PROVIDED DATA START

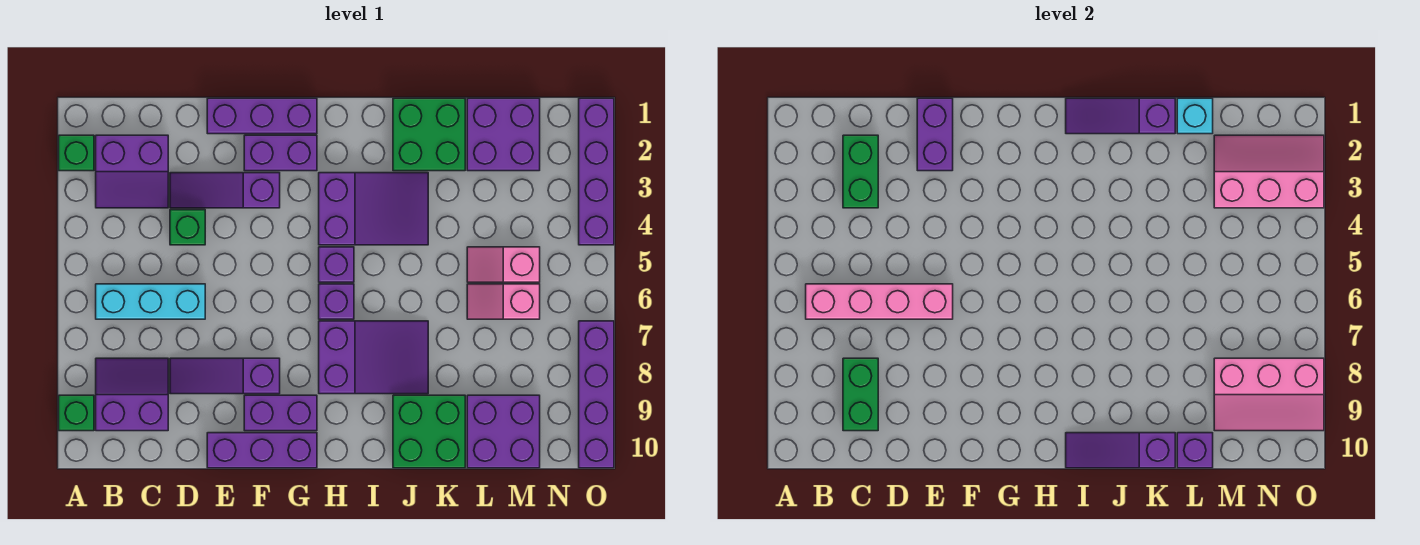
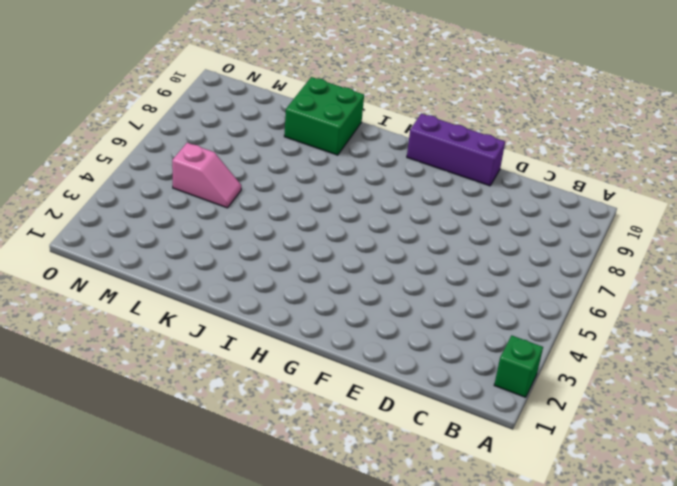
none -> green 1x1 brick [59,395,94,431]
none -> purple 2x2 slope [96,135,168,208]
none -> cyan 1x3 brick [96,284,205,319]
none -> purple 2x2 slope [96,358,168,431]

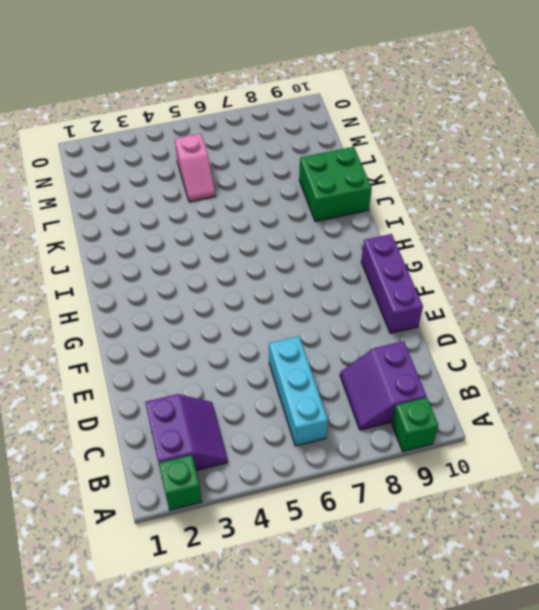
none -> purple 1x3 slope [170,173,280,208]
none -> green 1x1 brick [170,210,205,245]
none -> purple 1x3 slope [170,358,280,394]
none -> purple 1x3 brick [207,98,317,134]

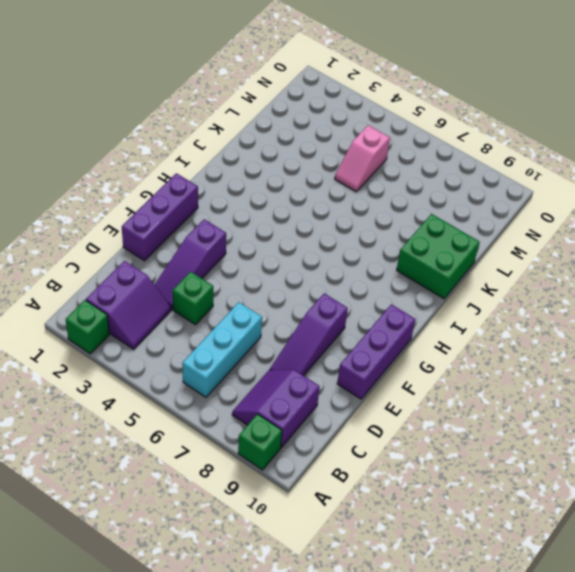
none -> purple 1x2 brick [244,135,317,171]
none -> purple 1x2 brick [244,395,317,431]
none -> purple 2x3 slope [319,173,428,245]
none -> purple 1x1 brick [319,247,354,282]

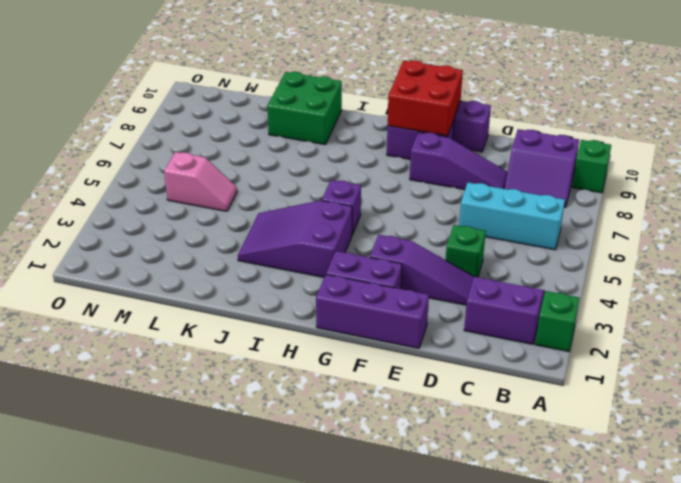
red 2x2 brick [388,60,463,136] -> none
none -> purple 1x1 brick [319,284,354,319]
none -> purple 2x3 slope [319,321,428,394]
none -> green 2x2 brick [393,98,465,171]
none -> purple 2x2 brick [467,98,540,171]

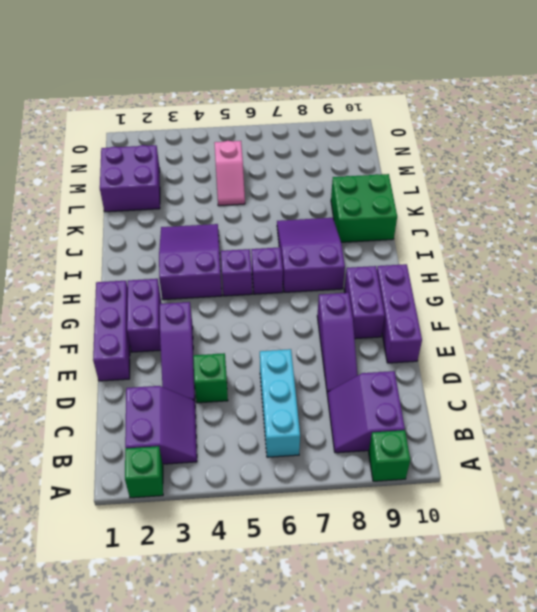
none -> green 2x2 brick [393,98,465,171]
none -> pink 1x2 slope [467,284,540,319]
none -> purple 2x2 brick [467,395,540,468]
none -> purple 1x4 brick [579,98,614,245]

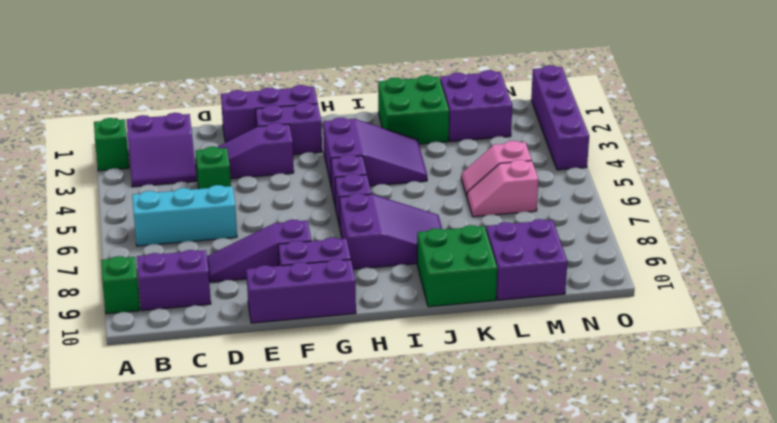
none -> purple 1x4 brick [579,321,614,468]
none -> pink 1x4 brick [806,284,953,319]
none -> green 1x2 brick [843,135,878,208]
none -> green 1x2 brick [843,358,878,431]

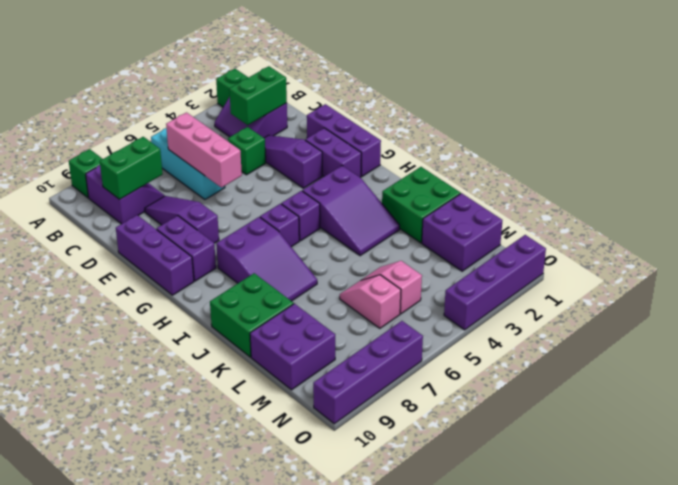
pink 1x3 brick [166,112,242,188] -> pink 1x4 brick [806,284,953,319]
none -> purple 1x2 brick [917,98,953,171]
none -> purple 1x3 slope [1066,98,1175,134]
none -> purple 1x3 slope [1066,433,1175,468]
none -> cyan 1x1 brick [1177,98,1213,134]

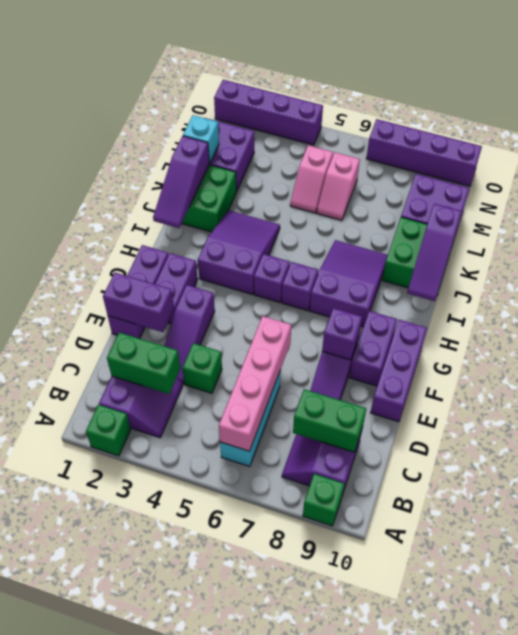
purple 1x1 brick [322,308,362,360] -> purple 1x1 brick moved to [1177,433,1213,468]
none -> pink 2x3 slope [1214,135,1324,208]
none -> pink 2x3 slope [1214,358,1324,431]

PROVIDED DATA END

▶ [WHAT YOU WILL DO]: Please state the number of lines in the data above that hold the word "slope", without any other text.

▶ [WORKED SOLUTION]: 11